Only the lines running from the line with "GPS1 pin RX: TX2 -> D2" to the end of the records below belong in the answer, each copied exactly.

| RECORD EXTRACTS |
----
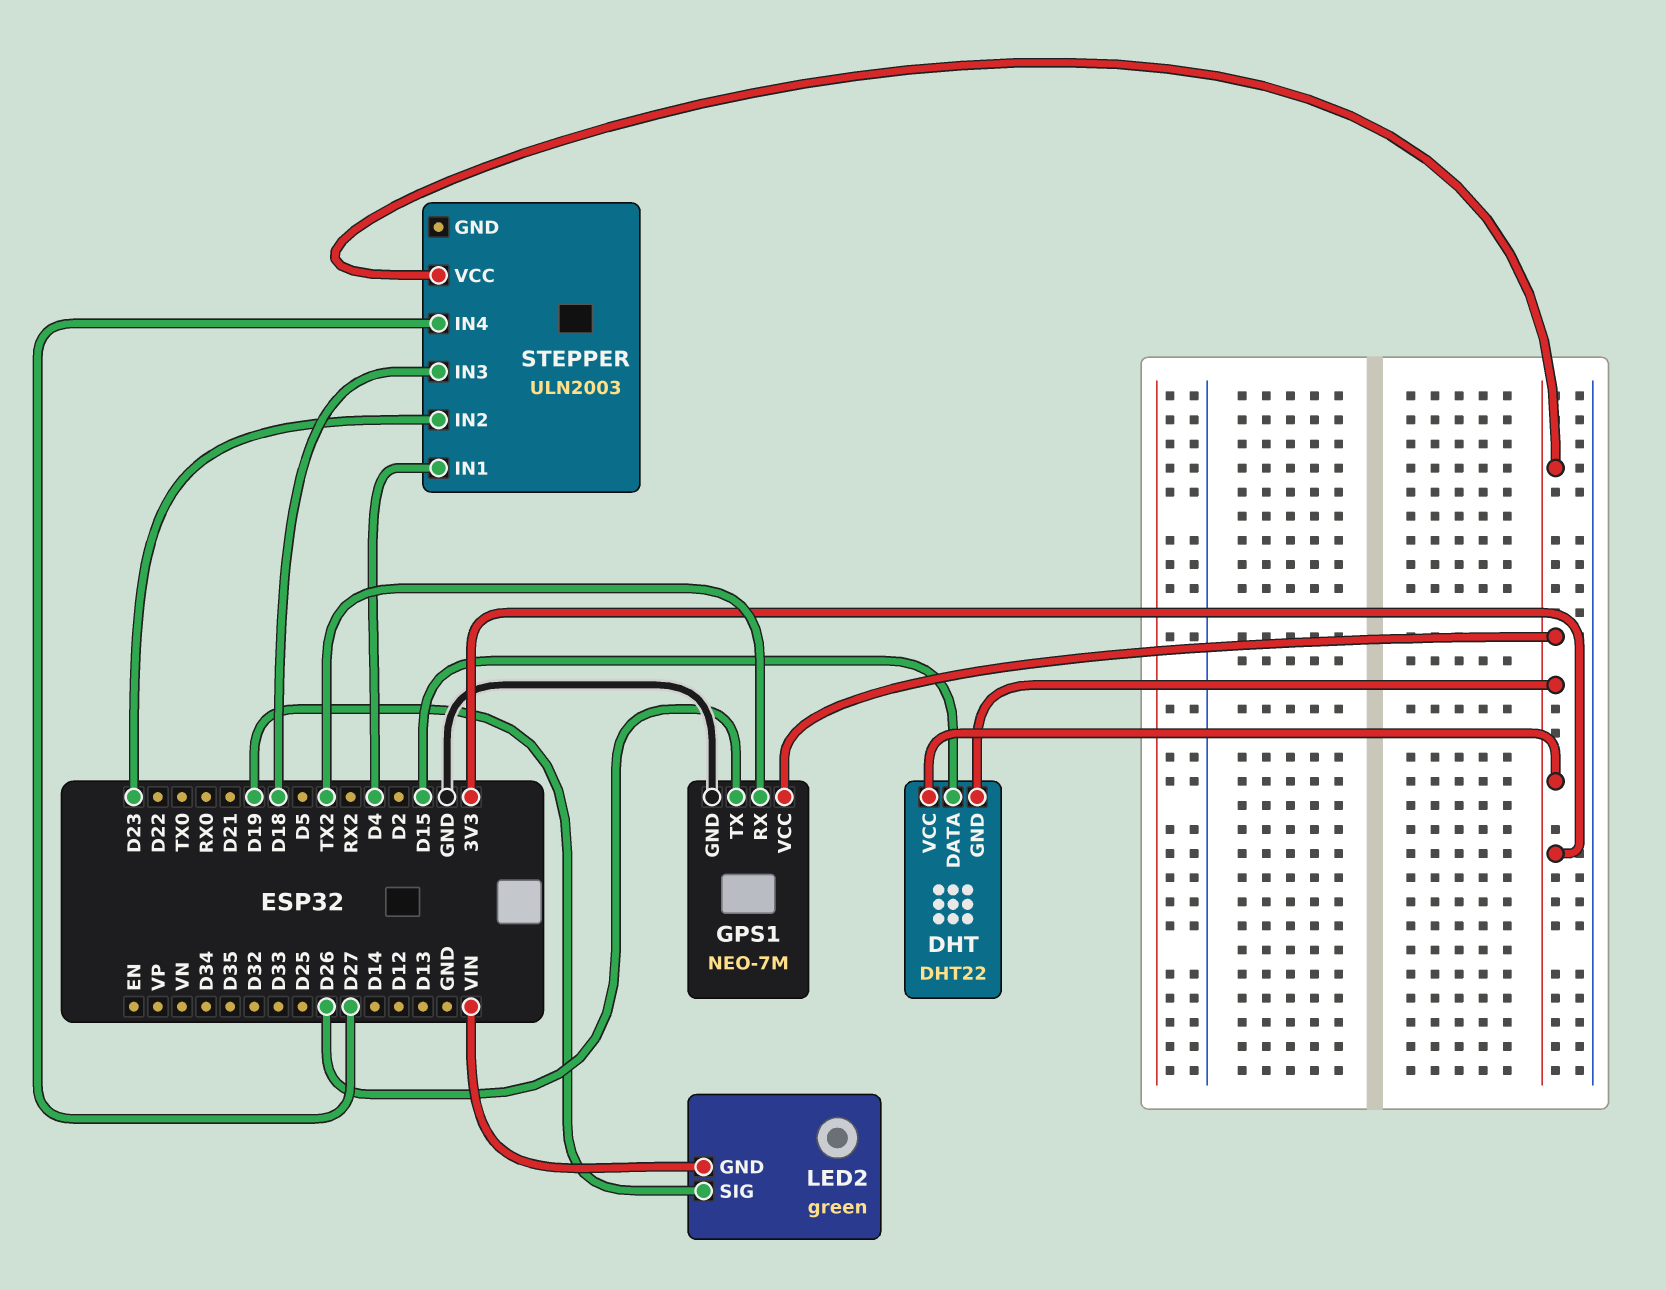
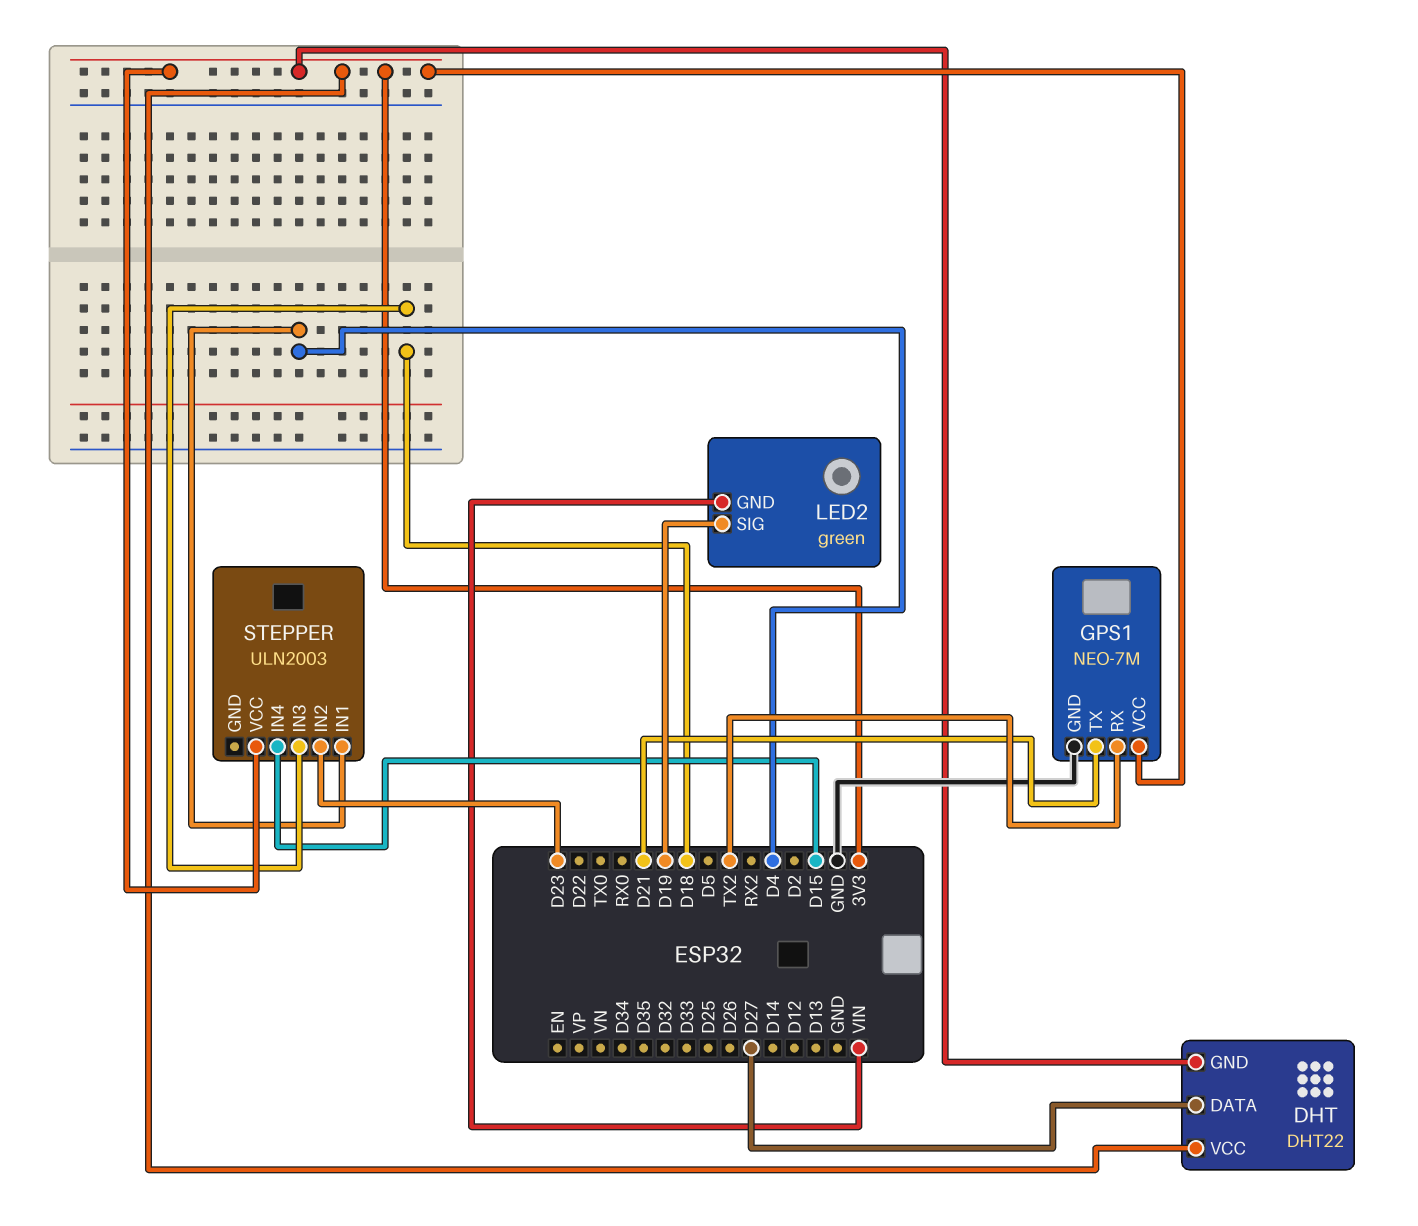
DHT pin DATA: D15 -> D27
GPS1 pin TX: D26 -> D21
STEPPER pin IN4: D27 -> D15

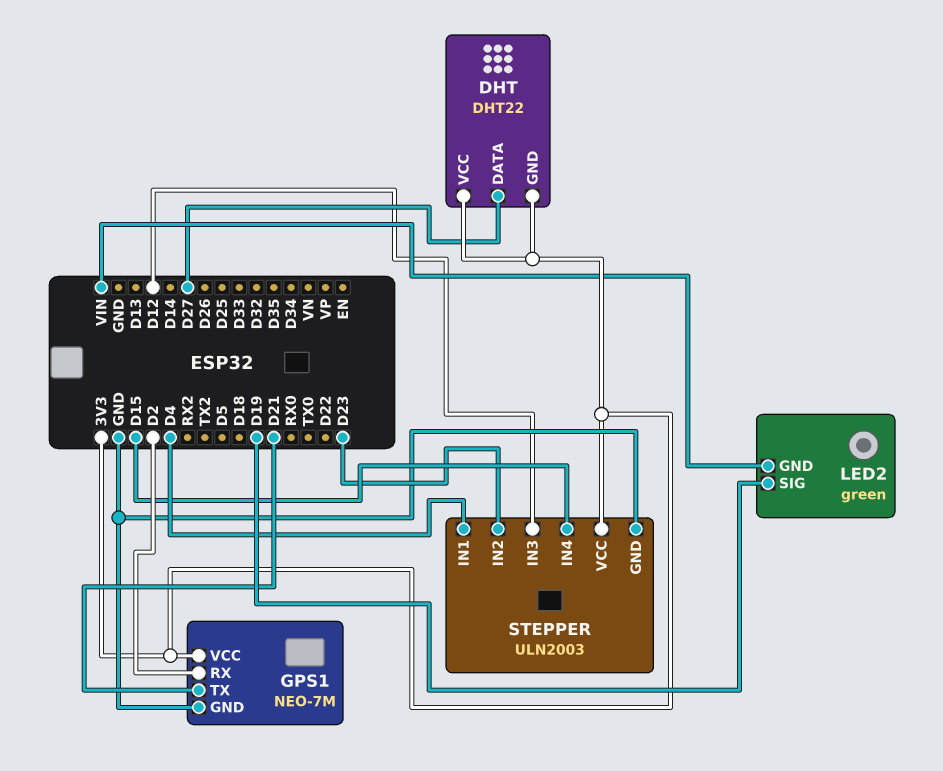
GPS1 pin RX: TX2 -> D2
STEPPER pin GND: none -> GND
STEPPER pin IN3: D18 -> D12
----
| REPLY |
GPS1 pin RX: TX2 -> D2
STEPPER pin GND: none -> GND
STEPPER pin IN3: D18 -> D12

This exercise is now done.